§ **Assigned task**
Output the full listing below exactly; the images stay out.
--- Provided data Enclosed Below ---
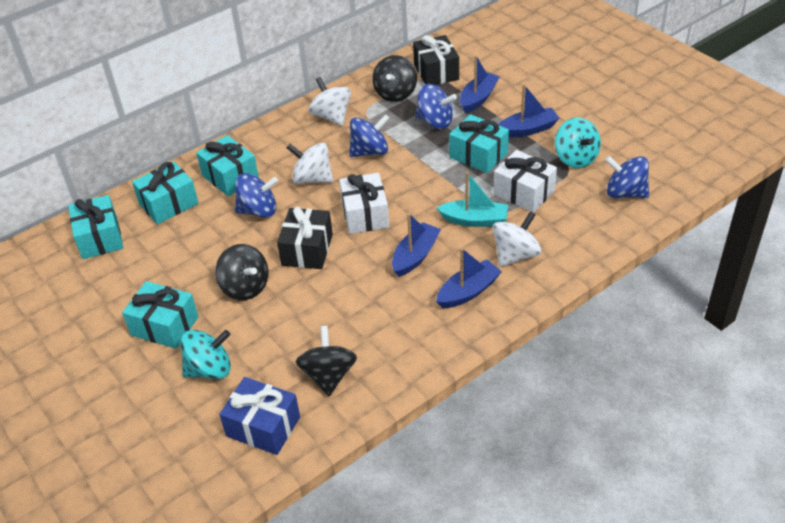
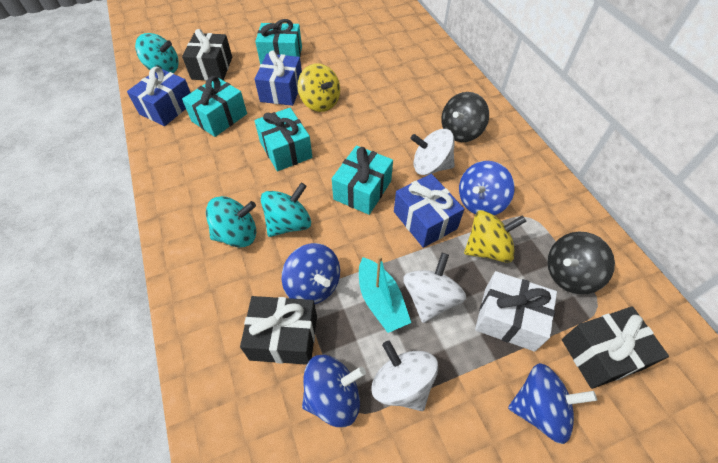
black gift: 2 -> 3
black spinning top: 3 -> 2
blue boat: 4 -> 0
blue gift: 1 -> 3
turquoise gift: 5 -> 4
turquoise spinning top: 2 -> 3
white gift: 2 -> 1
yellow spinning top: 0 -> 2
--- End of Enclosed Provided data ---
§ **Response area**
black gift: 2 -> 3
black spinning top: 3 -> 2
blue boat: 4 -> 0
blue gift: 1 -> 3
turquoise gift: 5 -> 4
turquoise spinning top: 2 -> 3
white gift: 2 -> 1
yellow spinning top: 0 -> 2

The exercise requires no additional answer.